● What you have to do: Could the whole of the data below be written out verbatim?

● Source material:

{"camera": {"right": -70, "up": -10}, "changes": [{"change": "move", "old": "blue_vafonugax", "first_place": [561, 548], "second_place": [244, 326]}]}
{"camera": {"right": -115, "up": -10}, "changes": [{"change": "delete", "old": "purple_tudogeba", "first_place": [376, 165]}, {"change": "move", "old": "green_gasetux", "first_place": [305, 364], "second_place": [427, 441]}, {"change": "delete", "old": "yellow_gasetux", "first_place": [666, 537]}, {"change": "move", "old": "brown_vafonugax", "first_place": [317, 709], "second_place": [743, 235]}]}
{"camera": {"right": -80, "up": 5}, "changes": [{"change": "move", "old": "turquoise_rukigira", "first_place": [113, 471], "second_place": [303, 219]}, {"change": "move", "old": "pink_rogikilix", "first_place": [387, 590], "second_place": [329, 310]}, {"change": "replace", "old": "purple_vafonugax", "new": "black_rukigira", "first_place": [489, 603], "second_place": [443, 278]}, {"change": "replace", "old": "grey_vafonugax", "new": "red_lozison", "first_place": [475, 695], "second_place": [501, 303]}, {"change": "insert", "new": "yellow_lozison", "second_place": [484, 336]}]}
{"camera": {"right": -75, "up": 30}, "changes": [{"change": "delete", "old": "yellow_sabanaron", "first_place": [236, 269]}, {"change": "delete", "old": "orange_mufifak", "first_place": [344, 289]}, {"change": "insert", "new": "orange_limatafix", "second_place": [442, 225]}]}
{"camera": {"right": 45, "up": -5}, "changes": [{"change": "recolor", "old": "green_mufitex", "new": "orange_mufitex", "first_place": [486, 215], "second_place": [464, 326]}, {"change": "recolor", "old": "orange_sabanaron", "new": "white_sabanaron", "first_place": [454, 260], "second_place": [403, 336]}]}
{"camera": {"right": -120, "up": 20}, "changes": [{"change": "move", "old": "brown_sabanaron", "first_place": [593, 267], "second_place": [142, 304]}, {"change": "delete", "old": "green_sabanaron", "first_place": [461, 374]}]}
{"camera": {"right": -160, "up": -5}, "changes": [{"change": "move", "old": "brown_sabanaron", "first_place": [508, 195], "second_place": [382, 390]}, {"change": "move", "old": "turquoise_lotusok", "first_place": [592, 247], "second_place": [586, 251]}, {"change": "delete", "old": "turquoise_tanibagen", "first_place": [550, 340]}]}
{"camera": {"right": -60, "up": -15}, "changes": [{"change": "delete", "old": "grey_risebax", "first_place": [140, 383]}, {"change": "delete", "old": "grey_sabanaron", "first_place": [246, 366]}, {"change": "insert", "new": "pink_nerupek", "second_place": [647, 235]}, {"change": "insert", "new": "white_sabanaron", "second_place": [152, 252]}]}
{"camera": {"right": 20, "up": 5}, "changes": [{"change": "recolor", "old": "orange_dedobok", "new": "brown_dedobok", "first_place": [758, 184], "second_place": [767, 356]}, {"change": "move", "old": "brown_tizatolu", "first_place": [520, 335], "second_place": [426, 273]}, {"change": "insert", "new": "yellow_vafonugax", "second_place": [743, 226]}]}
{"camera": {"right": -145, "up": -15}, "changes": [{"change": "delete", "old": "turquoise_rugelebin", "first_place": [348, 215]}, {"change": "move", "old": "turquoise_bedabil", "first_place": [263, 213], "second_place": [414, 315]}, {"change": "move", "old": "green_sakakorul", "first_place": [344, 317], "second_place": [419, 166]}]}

● Expected output:
{"camera": {"right": -70, "up": -10}, "changes": [{"change": "move", "old": "blue_vafonugax", "first_place": [561, 548], "second_place": [244, 326]}]}
{"camera": {"right": -115, "up": -10}, "changes": [{"change": "delete", "old": "purple_tudogeba", "first_place": [376, 165]}, {"change": "move", "old": "green_gasetux", "first_place": [305, 364], "second_place": [427, 441]}, {"change": "delete", "old": "yellow_gasetux", "first_place": [666, 537]}, {"change": "move", "old": "brown_vafonugax", "first_place": [317, 709], "second_place": [743, 235]}]}
{"camera": {"right": -80, "up": 5}, "changes": [{"change": "move", "old": "turquoise_rukigira", "first_place": [113, 471], "second_place": [303, 219]}, {"change": "move", "old": "pink_rogikilix", "first_place": [387, 590], "second_place": [329, 310]}, {"change": "replace", "old": "purple_vafonugax", "new": "black_rukigira", "first_place": [489, 603], "second_place": [443, 278]}, {"change": "replace", "old": "grey_vafonugax", "new": "red_lozison", "first_place": [475, 695], "second_place": [501, 303]}, {"change": "insert", "new": "yellow_lozison", "second_place": [484, 336]}]}
{"camera": {"right": -75, "up": 30}, "changes": [{"change": "delete", "old": "yellow_sabanaron", "first_place": [236, 269]}, {"change": "delete", "old": "orange_mufifak", "first_place": [344, 289]}, {"change": "insert", "new": "orange_limatafix", "second_place": [442, 225]}]}
{"camera": {"right": 45, "up": -5}, "changes": [{"change": "recolor", "old": "green_mufitex", "new": "orange_mufitex", "first_place": [486, 215], "second_place": [464, 326]}, {"change": "recolor", "old": "orange_sabanaron", "new": "white_sabanaron", "first_place": [454, 260], "second_place": [403, 336]}]}
{"camera": {"right": -120, "up": 20}, "changes": [{"change": "move", "old": "brown_sabanaron", "first_place": [593, 267], "second_place": [142, 304]}, {"change": "delete", "old": "green_sabanaron", "first_place": [461, 374]}]}
{"camera": {"right": -160, "up": -5}, "changes": [{"change": "move", "old": "brown_sabanaron", "first_place": [508, 195], "second_place": [382, 390]}, {"change": "move", "old": "turquoise_lotusok", "first_place": [592, 247], "second_place": [586, 251]}, {"change": "delete", "old": "turquoise_tanibagen", "first_place": [550, 340]}]}
{"camera": {"right": -60, "up": -15}, "changes": [{"change": "delete", "old": "grey_risebax", "first_place": [140, 383]}, {"change": "delete", "old": "grey_sabanaron", "first_place": [246, 366]}, {"change": "insert", "new": "pink_nerupek", "second_place": [647, 235]}, {"change": "insert", "new": "white_sabanaron", "second_place": [152, 252]}]}
{"camera": {"right": 20, "up": 5}, "changes": [{"change": "recolor", "old": "orange_dedobok", "new": "brown_dedobok", "first_place": [758, 184], "second_place": [767, 356]}, {"change": "move", "old": "brown_tizatolu", "first_place": [520, 335], "second_place": [426, 273]}, {"change": "insert", "new": "yellow_vafonugax", "second_place": [743, 226]}]}
{"camera": {"right": -145, "up": -15}, "changes": [{"change": "delete", "old": "turquoise_rugelebin", "first_place": [348, 215]}, {"change": "move", "old": "turquoise_bedabil", "first_place": [263, 213], "second_place": [414, 315]}, {"change": "move", "old": "green_sakakorul", "first_place": [344, 317], "second_place": [419, 166]}]}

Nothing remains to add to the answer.